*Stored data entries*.
====================
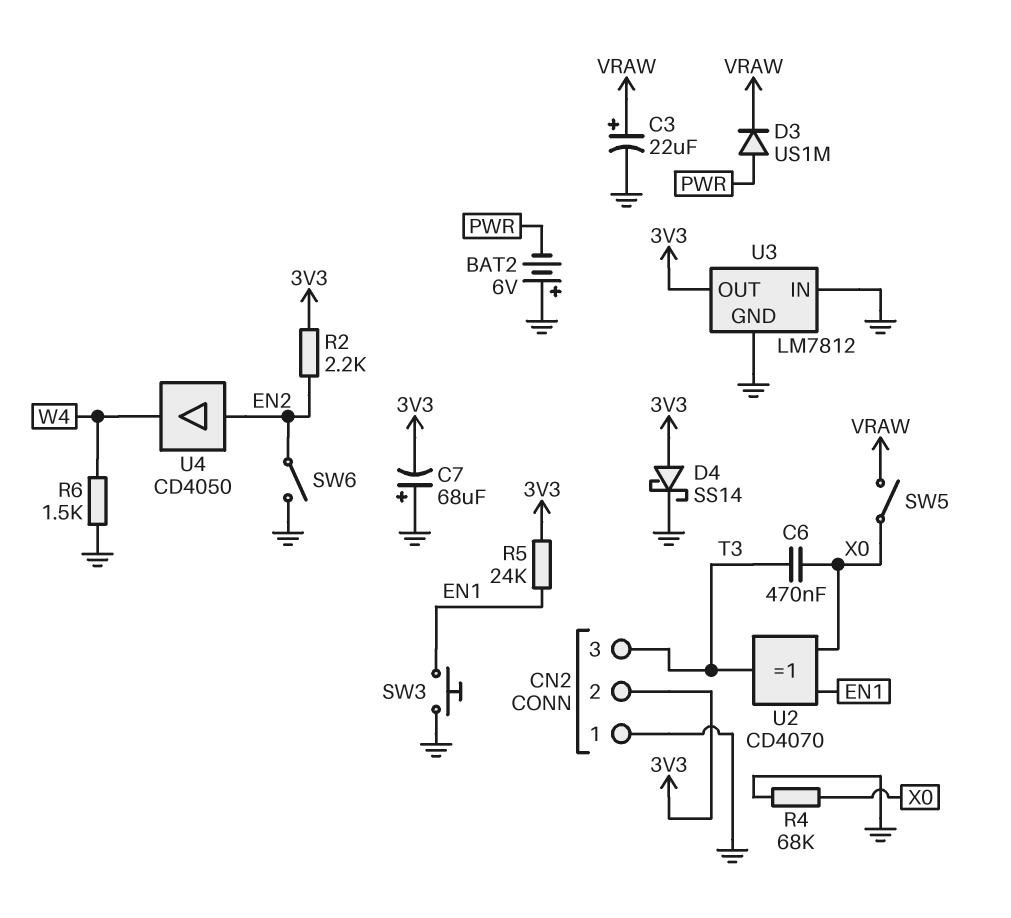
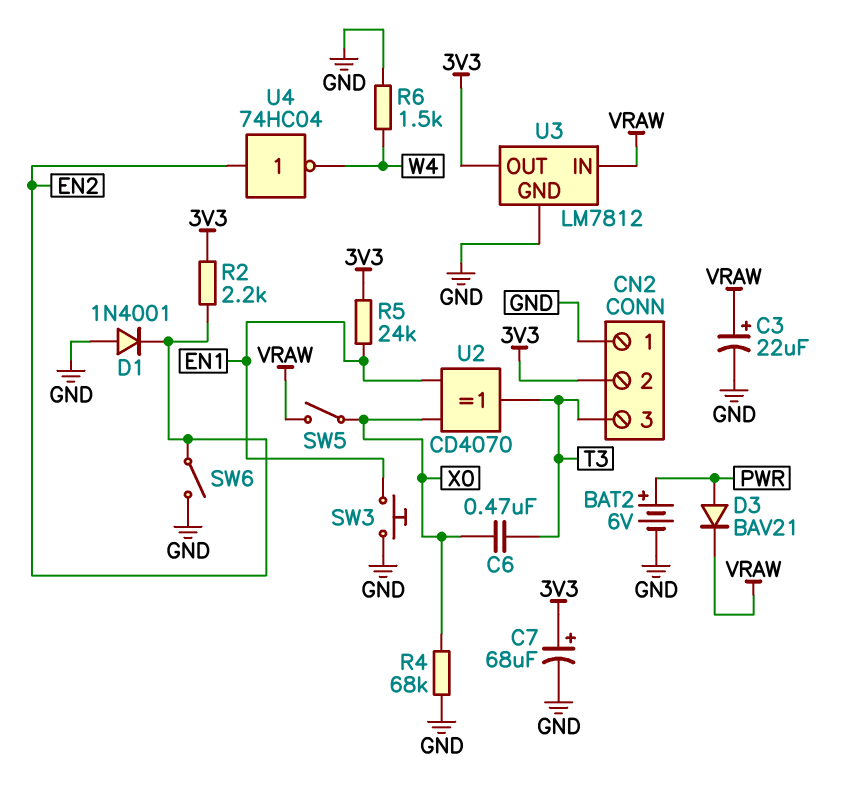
BAT2: 6V (plus GND, minus PWR) -> 6V (plus PWR, minus GND)
C7: 68uF (plus GND, minus 3V3) -> 68uF (plus 3V3, minus GND)
D1: none -> diode 1N4001 (A GND, K EN2)
D3: diode US1M (A PWR, K VRAW) -> diode BAV21 (A PWR, K VRAW)
D4: schottky SS14 (A 3V3, K GND) -> none
U3 pin IN: GND -> VRAW
U4: buffer CD4050 (in EN2, out W4) -> NOT 74HC04 (in EN2, out W4)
====================
*Work required*.
Pictures stay out of this copy; write out the entries above exactly.

*Solution to the problem*.
BAT2: 6V (plus GND, minus PWR) -> 6V (plus PWR, minus GND)
C7: 68uF (plus GND, minus 3V3) -> 68uF (plus 3V3, minus GND)
D1: none -> diode 1N4001 (A GND, K EN2)
D3: diode US1M (A PWR, K VRAW) -> diode BAV21 (A PWR, K VRAW)
D4: schottky SS14 (A 3V3, K GND) -> none
U3 pin IN: GND -> VRAW
U4: buffer CD4050 (in EN2, out W4) -> NOT 74HC04 (in EN2, out W4)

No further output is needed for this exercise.